### Data shown
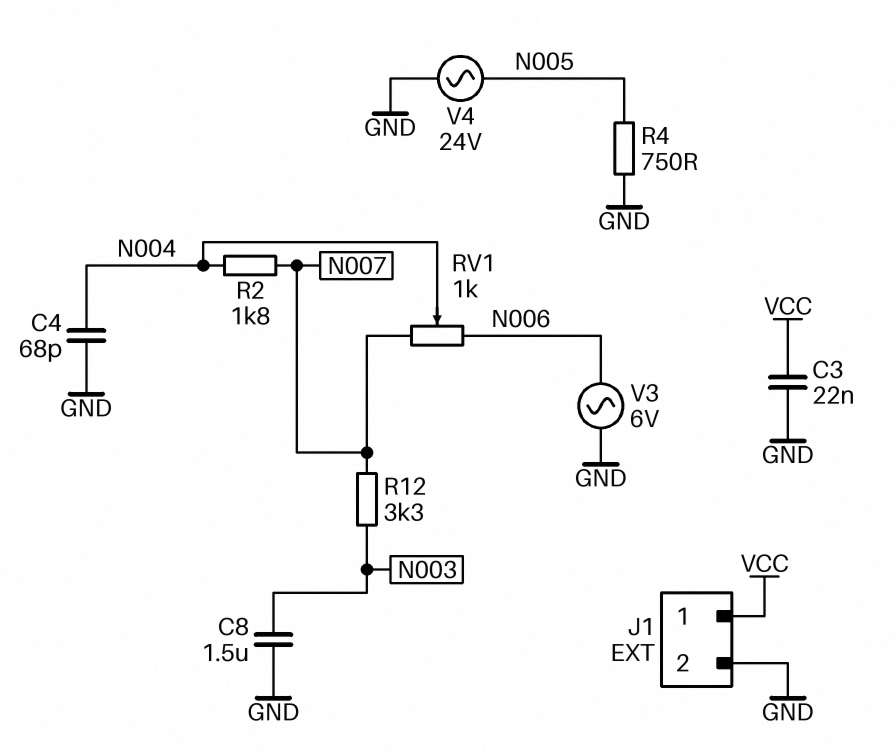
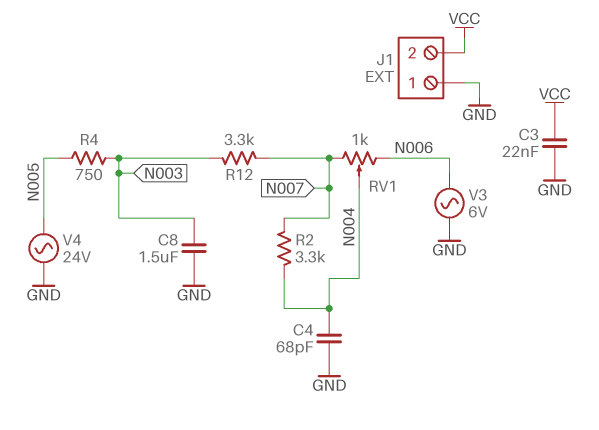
J1 pin 1: VCC -> GND
J1 pin 2: GND -> VCC
R2: 1.8k (N004, N007) -> 3.3k (N004, N007)
R4: 750 (GND, N005) -> 750 (N003, N005)

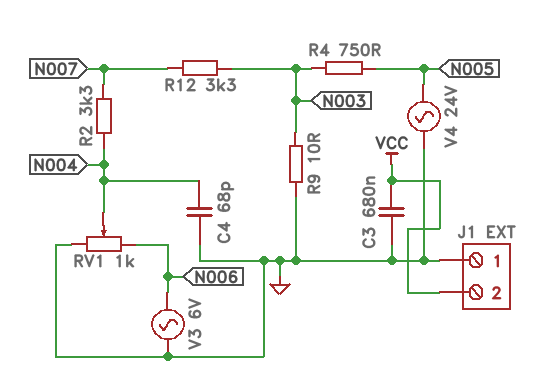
C3: 22nF (GND, VCC) -> 680nF (GND, VCC)
C8: 1.5uF (GND, N003) -> none
R9: none -> 10 (GND, N003)
RV1: 1k (N006, N007, wiper N004) -> 1k (GND, N006, wiper N004)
######
Check each line of the data above for the word "none" and copy the ones where it is found.

Your response -
C8: 1.5uF (GND, N003) -> none
R9: none -> 10 (GND, N003)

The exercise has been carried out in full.